To do: Keep the pictures out of the copy and print all the entries below exactly.

Listed records:
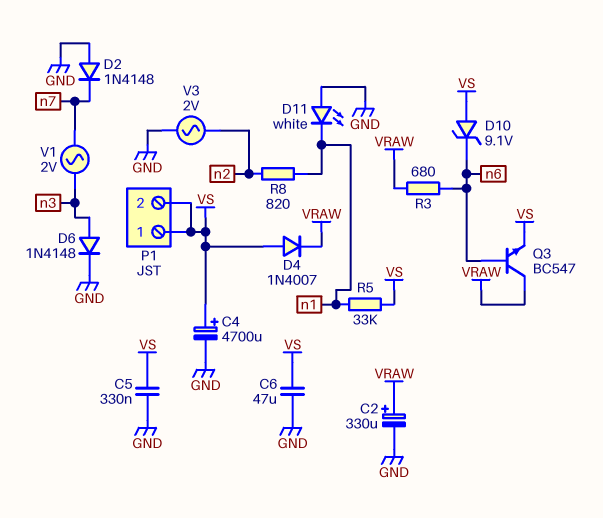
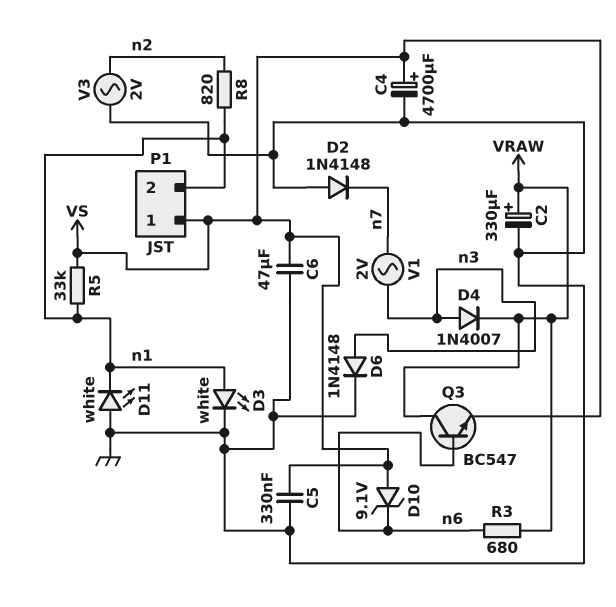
D3: none -> LED white (A n1, K GND)
D4: diode 1N4007 (A VS, K VRAW) -> diode 1N4007 (A n3, K VRAW)
P1 pin 2: VS -> n1

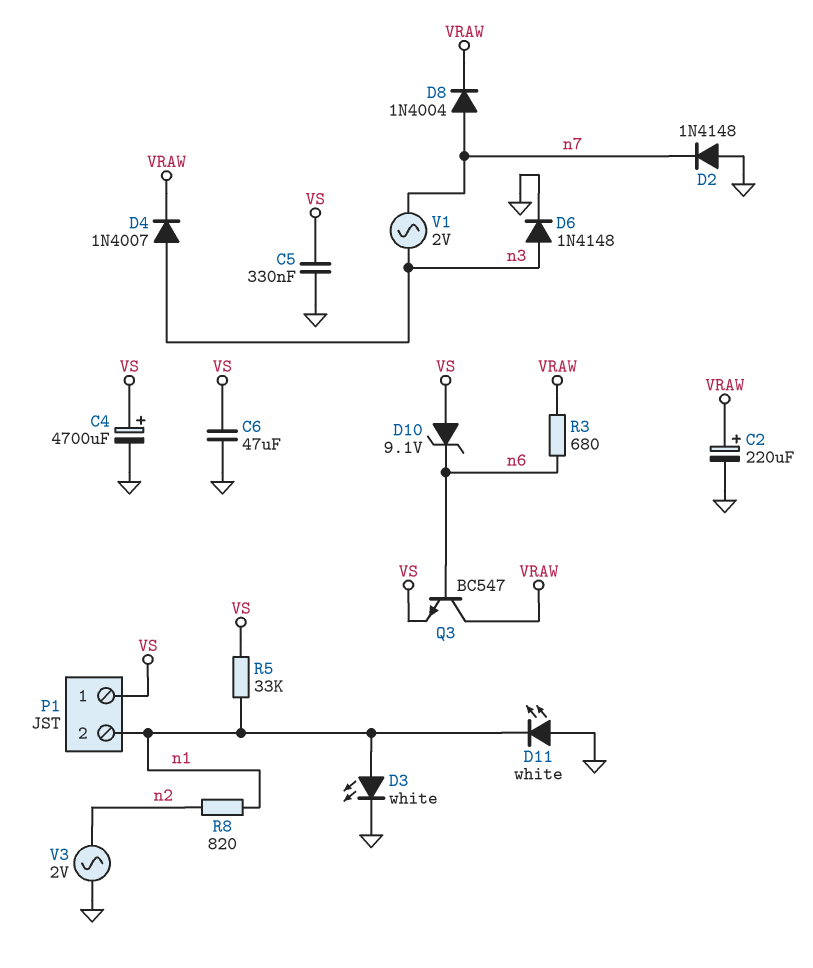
C2: 330uF (plus VRAW, minus GND) -> 220uF (plus VRAW, minus GND)
D8: none -> diode 1N4004 (A n7, K VRAW)

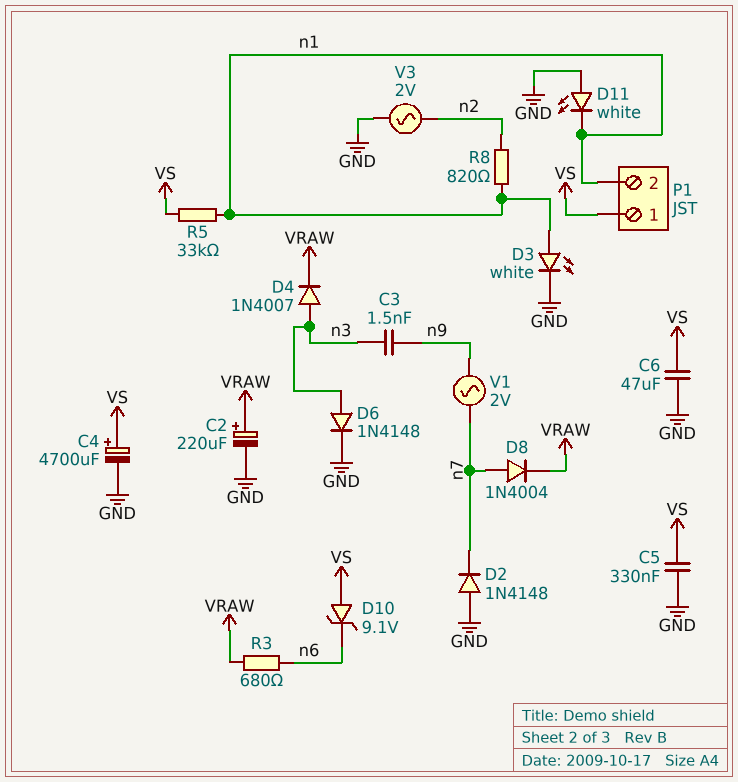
C3: none -> 1.5nF (n3, n9)
Q3: NPN BC547 (B n6, C VRAW, E VS) -> none
V1: AC 2V (n3, n7) -> AC 2V (n7, n9)

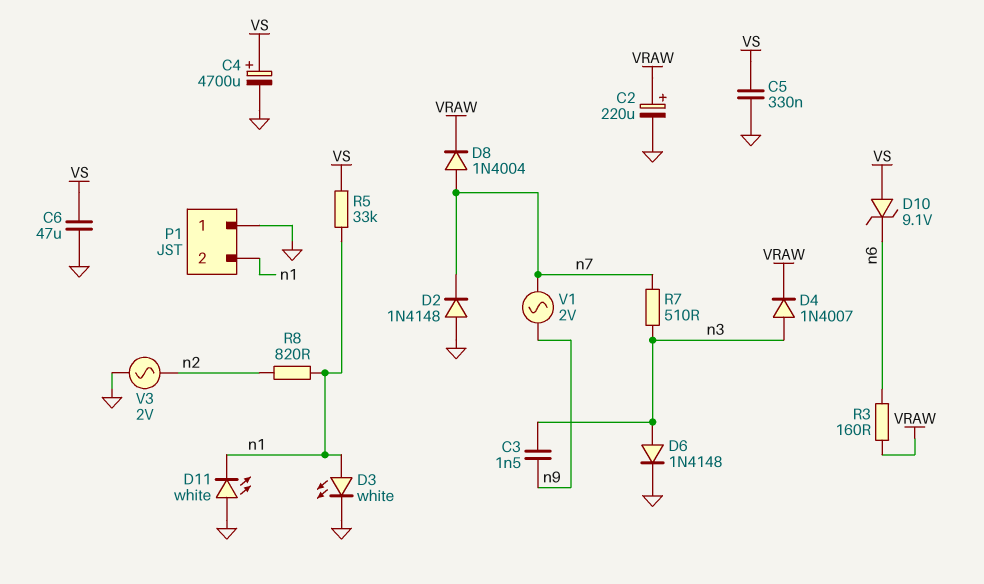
P1 pin 1: VS -> GND
R3: 680 (VRAW, n6) -> 160 (VRAW, n6)
R7: none -> 510 (n3, n7)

Task output:
D3: none -> LED white (A n1, K GND)
D4: diode 1N4007 (A VS, K VRAW) -> diode 1N4007 (A n3, K VRAW)
P1 pin 2: VS -> n1

C2: 330uF (plus VRAW, minus GND) -> 220uF (plus VRAW, minus GND)
D8: none -> diode 1N4004 (A n7, K VRAW)

C3: none -> 1.5nF (n3, n9)
Q3: NPN BC547 (B n6, C VRAW, E VS) -> none
V1: AC 2V (n3, n7) -> AC 2V (n7, n9)

P1 pin 1: VS -> GND
R3: 680 (VRAW, n6) -> 160 (VRAW, n6)
R7: none -> 510 (n3, n7)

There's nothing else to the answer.